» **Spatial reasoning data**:
- - -

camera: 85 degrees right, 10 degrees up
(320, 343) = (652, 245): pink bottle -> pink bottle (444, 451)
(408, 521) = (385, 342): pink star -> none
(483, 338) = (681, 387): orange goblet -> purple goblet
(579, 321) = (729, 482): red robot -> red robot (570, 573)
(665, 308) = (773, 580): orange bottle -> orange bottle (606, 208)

- - -

» **ACTION ITEM**:
Make an exact copy of every line from the one with "(408, 521) = (385, 342): pink star -> none" to the end of the data, with the first and last of those lines included.

» **FINAL ANSWER**:
(408, 521) = (385, 342): pink star -> none
(483, 338) = (681, 387): orange goblet -> purple goblet
(579, 321) = (729, 482): red robot -> red robot (570, 573)
(665, 308) = (773, 580): orange bottle -> orange bottle (606, 208)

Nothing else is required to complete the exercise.